GOAL OF THE EXERCISE = Retype the records below exactly as they appear.

MATERIAL FOR THE TASK =

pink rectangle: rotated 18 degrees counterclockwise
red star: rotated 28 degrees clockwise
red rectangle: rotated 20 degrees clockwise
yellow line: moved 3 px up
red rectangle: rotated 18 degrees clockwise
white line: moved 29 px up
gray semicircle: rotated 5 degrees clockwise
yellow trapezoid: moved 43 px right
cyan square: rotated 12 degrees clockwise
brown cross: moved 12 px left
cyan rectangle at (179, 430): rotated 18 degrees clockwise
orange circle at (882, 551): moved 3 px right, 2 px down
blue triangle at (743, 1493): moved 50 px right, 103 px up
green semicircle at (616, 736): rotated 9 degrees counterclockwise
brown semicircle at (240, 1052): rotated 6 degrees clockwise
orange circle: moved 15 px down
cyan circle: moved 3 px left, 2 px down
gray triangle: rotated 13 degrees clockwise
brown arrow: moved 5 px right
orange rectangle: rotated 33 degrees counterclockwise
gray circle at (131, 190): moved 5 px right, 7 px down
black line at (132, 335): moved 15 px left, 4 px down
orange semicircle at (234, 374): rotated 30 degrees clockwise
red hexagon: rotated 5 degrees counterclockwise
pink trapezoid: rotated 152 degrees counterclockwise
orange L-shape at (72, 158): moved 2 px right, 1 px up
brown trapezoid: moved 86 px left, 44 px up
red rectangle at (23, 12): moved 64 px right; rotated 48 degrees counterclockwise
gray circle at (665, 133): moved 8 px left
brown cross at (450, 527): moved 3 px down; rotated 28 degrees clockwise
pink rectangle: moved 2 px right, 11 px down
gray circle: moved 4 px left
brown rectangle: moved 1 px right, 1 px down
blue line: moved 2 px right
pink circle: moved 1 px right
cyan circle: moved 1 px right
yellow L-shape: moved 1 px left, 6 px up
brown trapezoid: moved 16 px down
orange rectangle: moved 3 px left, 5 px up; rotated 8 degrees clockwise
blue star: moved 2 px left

RESPONSE BOX =
pink rectangle: rotated 18 degrees counterclockwise
red star: rotated 28 degrees clockwise
red rectangle: rotated 20 degrees clockwise
yellow line: moved 3 px up
red rectangle: rotated 18 degrees clockwise
white line: moved 29 px up
gray semicircle: rotated 5 degrees clockwise
yellow trapezoid: moved 43 px right
cyan square: rotated 12 degrees clockwise
brown cross: moved 12 px left
cyan rectangle at (179, 430): rotated 18 degrees clockwise
orange circle at (882, 551): moved 3 px right, 2 px down
blue triangle at (743, 1493): moved 50 px right, 103 px up
green semicircle at (616, 736): rotated 9 degrees counterclockwise
brown semicircle at (240, 1052): rotated 6 degrees clockwise
orange circle: moved 15 px down
cyan circle: moved 3 px left, 2 px down
gray triangle: rotated 13 degrees clockwise
brown arrow: moved 5 px right
orange rectangle: rotated 33 degrees counterclockwise
gray circle at (131, 190): moved 5 px right, 7 px down
black line at (132, 335): moved 15 px left, 4 px down
orange semicircle at (234, 374): rotated 30 degrees clockwise
red hexagon: rotated 5 degrees counterclockwise
pink trapezoid: rotated 152 degrees counterclockwise
orange L-shape at (72, 158): moved 2 px right, 1 px up
brown trapezoid: moved 86 px left, 44 px up
red rectangle at (23, 12): moved 64 px right; rotated 48 degrees counterclockwise
gray circle at (665, 133): moved 8 px left
brown cross at (450, 527): moved 3 px down; rotated 28 degrees clockwise
pink rectangle: moved 2 px right, 11 px down
gray circle: moved 4 px left
brown rectangle: moved 1 px right, 1 px down
blue line: moved 2 px right
pink circle: moved 1 px right
cyan circle: moved 1 px right
yellow L-shape: moved 1 px left, 6 px up
brown trapezoid: moved 16 px down
orange rectangle: moved 3 px left, 5 px up; rotated 8 degrees clockwise
blue star: moved 2 px left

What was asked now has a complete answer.